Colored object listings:
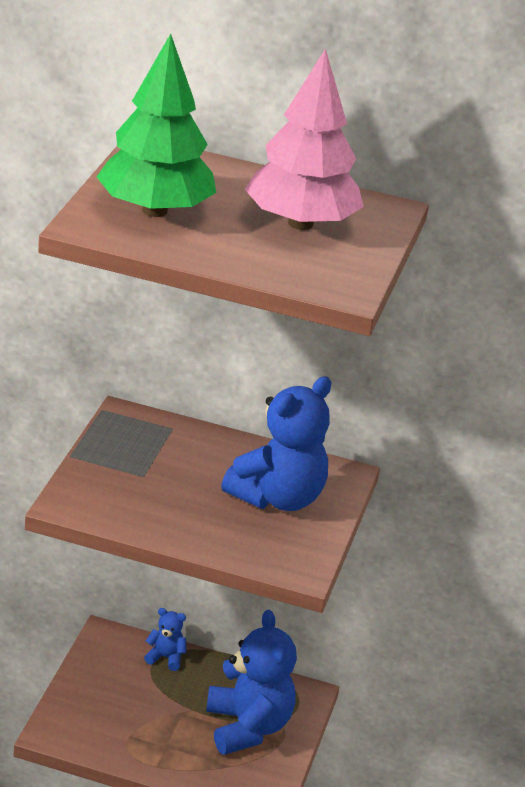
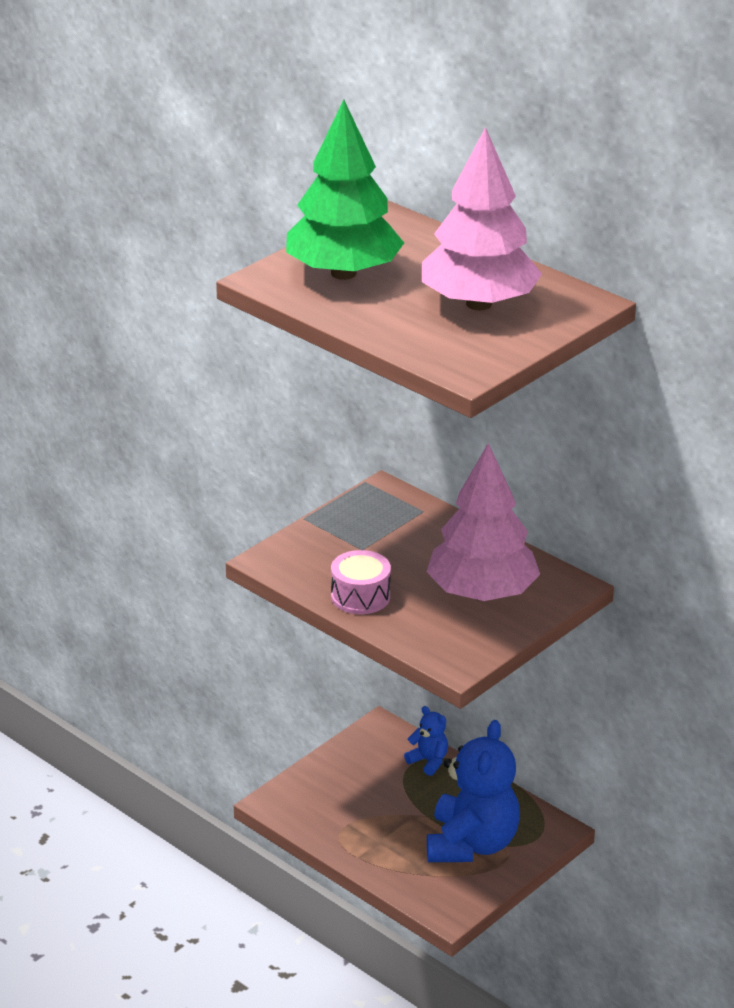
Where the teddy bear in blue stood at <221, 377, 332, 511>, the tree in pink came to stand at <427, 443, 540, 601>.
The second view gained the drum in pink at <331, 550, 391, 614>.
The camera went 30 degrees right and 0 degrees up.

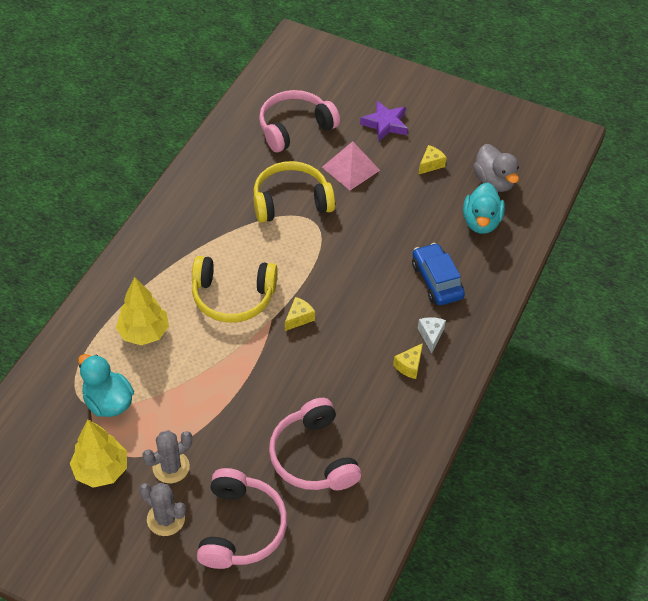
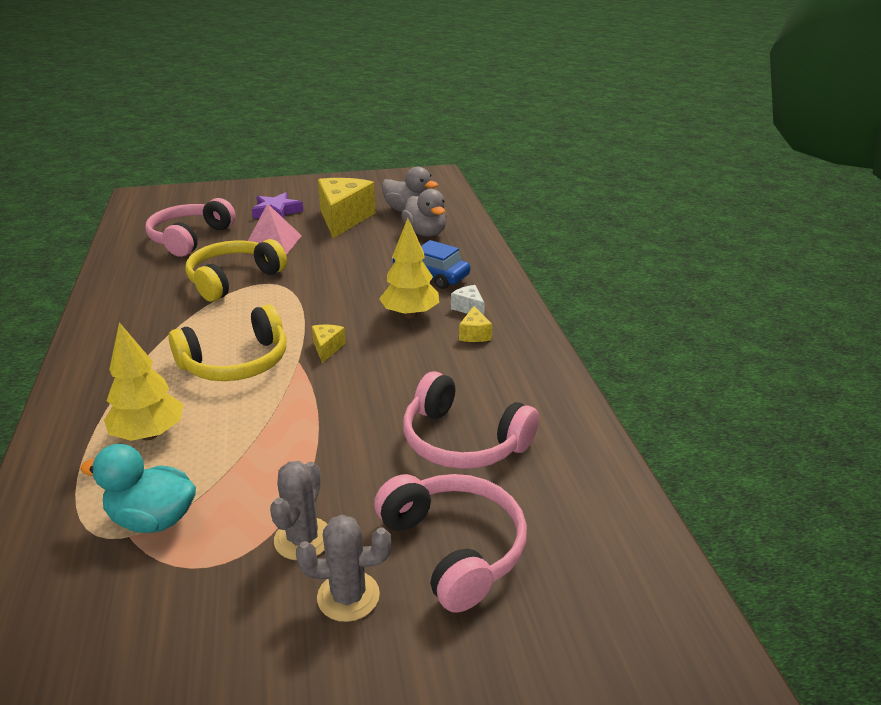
The tree in yellow ended up elsewhere, having gone from <70, 420, 127, 488> to <379, 218, 439, 319>.
The size of the cheese in yellow at <418, 145, 447, 175> changed by a factor of 2.32.
What was the duck in turquoise at <463, 183, 505, 234> turned into the duck in grey at <401, 189, 447, 237>.
The camera went 35 degrees left and 20 degrees down.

* Exercise goal: Which lines above include the word "pink"? Pick them out and copy them.

* Written reply:
Where the teddy bear in blue stood at <221, 377, 332, 511>, the tree in pink came to stand at <427, 443, 540, 601>.
The second view gained the drum in pink at <331, 550, 391, 614>.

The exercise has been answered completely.